**Task directions**
Transcribe the listing below exactly, leaving nothing out.

**Records provided**

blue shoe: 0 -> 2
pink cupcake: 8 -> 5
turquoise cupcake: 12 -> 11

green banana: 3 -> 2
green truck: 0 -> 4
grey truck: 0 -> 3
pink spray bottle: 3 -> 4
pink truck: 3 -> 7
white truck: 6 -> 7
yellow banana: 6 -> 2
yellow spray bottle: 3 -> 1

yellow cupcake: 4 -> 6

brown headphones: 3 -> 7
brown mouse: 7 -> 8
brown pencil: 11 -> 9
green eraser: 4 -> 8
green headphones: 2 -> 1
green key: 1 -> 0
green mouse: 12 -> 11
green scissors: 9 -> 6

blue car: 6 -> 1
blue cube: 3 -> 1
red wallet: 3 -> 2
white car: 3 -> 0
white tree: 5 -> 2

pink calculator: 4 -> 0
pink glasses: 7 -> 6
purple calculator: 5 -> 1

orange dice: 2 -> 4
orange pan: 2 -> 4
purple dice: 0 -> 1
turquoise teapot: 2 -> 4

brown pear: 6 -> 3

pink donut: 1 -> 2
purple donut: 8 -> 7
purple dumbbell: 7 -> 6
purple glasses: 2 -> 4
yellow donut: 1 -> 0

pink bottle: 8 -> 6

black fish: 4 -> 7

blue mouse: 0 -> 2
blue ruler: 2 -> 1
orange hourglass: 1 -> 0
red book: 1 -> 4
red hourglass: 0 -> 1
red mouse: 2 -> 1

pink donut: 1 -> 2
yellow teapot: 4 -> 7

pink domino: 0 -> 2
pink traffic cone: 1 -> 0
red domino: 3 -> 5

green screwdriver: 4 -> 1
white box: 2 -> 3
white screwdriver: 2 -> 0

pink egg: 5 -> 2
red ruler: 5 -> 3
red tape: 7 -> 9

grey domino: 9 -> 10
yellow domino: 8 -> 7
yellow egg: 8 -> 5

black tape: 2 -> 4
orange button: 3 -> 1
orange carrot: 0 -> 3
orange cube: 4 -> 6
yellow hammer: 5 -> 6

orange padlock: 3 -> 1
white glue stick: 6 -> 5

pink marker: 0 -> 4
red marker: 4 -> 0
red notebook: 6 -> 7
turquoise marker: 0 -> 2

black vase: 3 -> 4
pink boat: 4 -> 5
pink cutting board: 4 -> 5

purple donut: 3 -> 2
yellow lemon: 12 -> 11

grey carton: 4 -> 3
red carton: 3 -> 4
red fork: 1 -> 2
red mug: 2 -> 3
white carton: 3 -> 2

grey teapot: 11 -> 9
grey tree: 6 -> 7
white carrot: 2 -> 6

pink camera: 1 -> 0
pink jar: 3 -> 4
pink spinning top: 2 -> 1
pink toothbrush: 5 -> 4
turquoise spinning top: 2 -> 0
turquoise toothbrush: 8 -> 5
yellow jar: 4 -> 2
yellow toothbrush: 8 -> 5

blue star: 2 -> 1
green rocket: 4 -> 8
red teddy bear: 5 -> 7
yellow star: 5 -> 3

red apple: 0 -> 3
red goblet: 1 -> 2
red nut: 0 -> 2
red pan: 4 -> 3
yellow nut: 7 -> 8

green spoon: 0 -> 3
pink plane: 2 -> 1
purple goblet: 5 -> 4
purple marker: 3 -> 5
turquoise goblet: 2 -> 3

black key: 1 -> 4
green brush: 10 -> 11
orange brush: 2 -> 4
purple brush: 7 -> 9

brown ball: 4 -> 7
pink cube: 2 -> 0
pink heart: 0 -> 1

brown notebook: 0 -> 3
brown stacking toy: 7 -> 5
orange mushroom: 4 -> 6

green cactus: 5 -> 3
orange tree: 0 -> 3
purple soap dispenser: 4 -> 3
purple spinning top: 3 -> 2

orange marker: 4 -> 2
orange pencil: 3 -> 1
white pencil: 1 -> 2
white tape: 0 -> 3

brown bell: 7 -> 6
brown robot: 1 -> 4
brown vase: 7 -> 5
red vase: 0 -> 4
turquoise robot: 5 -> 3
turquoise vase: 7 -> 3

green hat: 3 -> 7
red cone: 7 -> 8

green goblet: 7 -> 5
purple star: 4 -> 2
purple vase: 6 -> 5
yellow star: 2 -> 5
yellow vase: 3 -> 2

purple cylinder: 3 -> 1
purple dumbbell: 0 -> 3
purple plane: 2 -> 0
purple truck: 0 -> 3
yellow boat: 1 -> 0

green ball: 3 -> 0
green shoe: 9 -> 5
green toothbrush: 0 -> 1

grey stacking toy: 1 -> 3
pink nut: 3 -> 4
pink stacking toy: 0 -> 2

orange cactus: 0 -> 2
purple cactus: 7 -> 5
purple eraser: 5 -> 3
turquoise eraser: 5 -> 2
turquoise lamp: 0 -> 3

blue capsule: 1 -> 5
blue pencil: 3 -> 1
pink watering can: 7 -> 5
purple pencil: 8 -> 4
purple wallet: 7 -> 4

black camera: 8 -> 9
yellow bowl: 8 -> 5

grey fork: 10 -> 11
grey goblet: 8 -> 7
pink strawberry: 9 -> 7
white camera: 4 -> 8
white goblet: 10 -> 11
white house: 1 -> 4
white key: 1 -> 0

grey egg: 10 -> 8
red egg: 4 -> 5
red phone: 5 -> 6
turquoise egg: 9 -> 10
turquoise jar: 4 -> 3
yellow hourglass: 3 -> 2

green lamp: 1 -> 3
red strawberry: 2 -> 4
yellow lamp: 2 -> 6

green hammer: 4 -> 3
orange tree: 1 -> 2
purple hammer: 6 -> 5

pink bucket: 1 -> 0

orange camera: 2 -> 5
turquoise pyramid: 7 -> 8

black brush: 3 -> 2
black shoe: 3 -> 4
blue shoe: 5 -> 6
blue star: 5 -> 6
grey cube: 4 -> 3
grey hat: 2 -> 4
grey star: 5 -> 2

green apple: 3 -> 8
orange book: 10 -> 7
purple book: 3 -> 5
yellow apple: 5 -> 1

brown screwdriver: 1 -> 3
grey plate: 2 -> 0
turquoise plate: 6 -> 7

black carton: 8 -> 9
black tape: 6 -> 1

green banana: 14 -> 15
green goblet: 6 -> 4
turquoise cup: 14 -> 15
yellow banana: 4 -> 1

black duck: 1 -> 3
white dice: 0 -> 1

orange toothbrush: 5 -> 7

**Answer box**
blue shoe: 0 -> 2
pink cupcake: 8 -> 5
turquoise cupcake: 12 -> 11

green banana: 3 -> 2
green truck: 0 -> 4
grey truck: 0 -> 3
pink spray bottle: 3 -> 4
pink truck: 3 -> 7
white truck: 6 -> 7
yellow banana: 6 -> 2
yellow spray bottle: 3 -> 1

yellow cupcake: 4 -> 6

brown headphones: 3 -> 7
brown mouse: 7 -> 8
brown pencil: 11 -> 9
green eraser: 4 -> 8
green headphones: 2 -> 1
green key: 1 -> 0
green mouse: 12 -> 11
green scissors: 9 -> 6

blue car: 6 -> 1
blue cube: 3 -> 1
red wallet: 3 -> 2
white car: 3 -> 0
white tree: 5 -> 2

pink calculator: 4 -> 0
pink glasses: 7 -> 6
purple calculator: 5 -> 1

orange dice: 2 -> 4
orange pan: 2 -> 4
purple dice: 0 -> 1
turquoise teapot: 2 -> 4

brown pear: 6 -> 3

pink donut: 1 -> 2
purple donut: 8 -> 7
purple dumbbell: 7 -> 6
purple glasses: 2 -> 4
yellow donut: 1 -> 0

pink bottle: 8 -> 6

black fish: 4 -> 7

blue mouse: 0 -> 2
blue ruler: 2 -> 1
orange hourglass: 1 -> 0
red book: 1 -> 4
red hourglass: 0 -> 1
red mouse: 2 -> 1

pink donut: 1 -> 2
yellow teapot: 4 -> 7

pink domino: 0 -> 2
pink traffic cone: 1 -> 0
red domino: 3 -> 5

green screwdriver: 4 -> 1
white box: 2 -> 3
white screwdriver: 2 -> 0

pink egg: 5 -> 2
red ruler: 5 -> 3
red tape: 7 -> 9

grey domino: 9 -> 10
yellow domino: 8 -> 7
yellow egg: 8 -> 5

black tape: 2 -> 4
orange button: 3 -> 1
orange carrot: 0 -> 3
orange cube: 4 -> 6
yellow hammer: 5 -> 6

orange padlock: 3 -> 1
white glue stick: 6 -> 5

pink marker: 0 -> 4
red marker: 4 -> 0
red notebook: 6 -> 7
turquoise marker: 0 -> 2

black vase: 3 -> 4
pink boat: 4 -> 5
pink cutting board: 4 -> 5

purple donut: 3 -> 2
yellow lemon: 12 -> 11

grey carton: 4 -> 3
red carton: 3 -> 4
red fork: 1 -> 2
red mug: 2 -> 3
white carton: 3 -> 2

grey teapot: 11 -> 9
grey tree: 6 -> 7
white carrot: 2 -> 6

pink camera: 1 -> 0
pink jar: 3 -> 4
pink spinning top: 2 -> 1
pink toothbrush: 5 -> 4
turquoise spinning top: 2 -> 0
turquoise toothbrush: 8 -> 5
yellow jar: 4 -> 2
yellow toothbrush: 8 -> 5

blue star: 2 -> 1
green rocket: 4 -> 8
red teddy bear: 5 -> 7
yellow star: 5 -> 3

red apple: 0 -> 3
red goblet: 1 -> 2
red nut: 0 -> 2
red pan: 4 -> 3
yellow nut: 7 -> 8

green spoon: 0 -> 3
pink plane: 2 -> 1
purple goblet: 5 -> 4
purple marker: 3 -> 5
turquoise goblet: 2 -> 3

black key: 1 -> 4
green brush: 10 -> 11
orange brush: 2 -> 4
purple brush: 7 -> 9

brown ball: 4 -> 7
pink cube: 2 -> 0
pink heart: 0 -> 1

brown notebook: 0 -> 3
brown stacking toy: 7 -> 5
orange mushroom: 4 -> 6

green cactus: 5 -> 3
orange tree: 0 -> 3
purple soap dispenser: 4 -> 3
purple spinning top: 3 -> 2

orange marker: 4 -> 2
orange pencil: 3 -> 1
white pencil: 1 -> 2
white tape: 0 -> 3

brown bell: 7 -> 6
brown robot: 1 -> 4
brown vase: 7 -> 5
red vase: 0 -> 4
turquoise robot: 5 -> 3
turquoise vase: 7 -> 3

green hat: 3 -> 7
red cone: 7 -> 8

green goblet: 7 -> 5
purple star: 4 -> 2
purple vase: 6 -> 5
yellow star: 2 -> 5
yellow vase: 3 -> 2

purple cylinder: 3 -> 1
purple dumbbell: 0 -> 3
purple plane: 2 -> 0
purple truck: 0 -> 3
yellow boat: 1 -> 0

green ball: 3 -> 0
green shoe: 9 -> 5
green toothbrush: 0 -> 1

grey stacking toy: 1 -> 3
pink nut: 3 -> 4
pink stacking toy: 0 -> 2

orange cactus: 0 -> 2
purple cactus: 7 -> 5
purple eraser: 5 -> 3
turquoise eraser: 5 -> 2
turquoise lamp: 0 -> 3

blue capsule: 1 -> 5
blue pencil: 3 -> 1
pink watering can: 7 -> 5
purple pencil: 8 -> 4
purple wallet: 7 -> 4

black camera: 8 -> 9
yellow bowl: 8 -> 5

grey fork: 10 -> 11
grey goblet: 8 -> 7
pink strawberry: 9 -> 7
white camera: 4 -> 8
white goblet: 10 -> 11
white house: 1 -> 4
white key: 1 -> 0

grey egg: 10 -> 8
red egg: 4 -> 5
red phone: 5 -> 6
turquoise egg: 9 -> 10
turquoise jar: 4 -> 3
yellow hourglass: 3 -> 2

green lamp: 1 -> 3
red strawberry: 2 -> 4
yellow lamp: 2 -> 6

green hammer: 4 -> 3
orange tree: 1 -> 2
purple hammer: 6 -> 5

pink bucket: 1 -> 0

orange camera: 2 -> 5
turquoise pyramid: 7 -> 8

black brush: 3 -> 2
black shoe: 3 -> 4
blue shoe: 5 -> 6
blue star: 5 -> 6
grey cube: 4 -> 3
grey hat: 2 -> 4
grey star: 5 -> 2

green apple: 3 -> 8
orange book: 10 -> 7
purple book: 3 -> 5
yellow apple: 5 -> 1

brown screwdriver: 1 -> 3
grey plate: 2 -> 0
turquoise plate: 6 -> 7

black carton: 8 -> 9
black tape: 6 -> 1

green banana: 14 -> 15
green goblet: 6 -> 4
turquoise cup: 14 -> 15
yellow banana: 4 -> 1

black duck: 1 -> 3
white dice: 0 -> 1

orange toothbrush: 5 -> 7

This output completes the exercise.